**Aim of the task:**
Look below for the line with "(417, 248) = (325, 185): orange". Extract that line and each one after it through the last, word for word.
[Information shown]
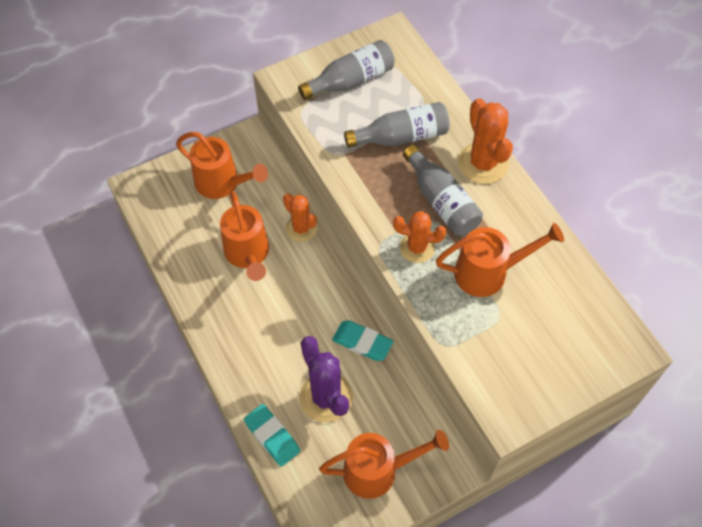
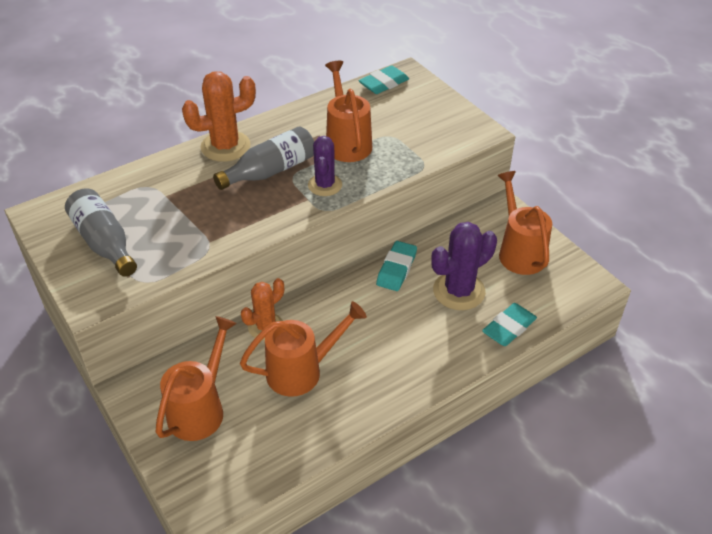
camera: 95 degrees left, 15 degrees down
(401, 137) = (189, 200): grey bottle -> none
(417, 248) = (325, 185): orange cactus -> purple cactus
(606, 321) = (384, 84): none -> turquoise eraser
[/Information shown]
**Task answer:**
(417, 248) = (325, 185): orange cactus -> purple cactus
(606, 321) = (384, 84): none -> turquoise eraser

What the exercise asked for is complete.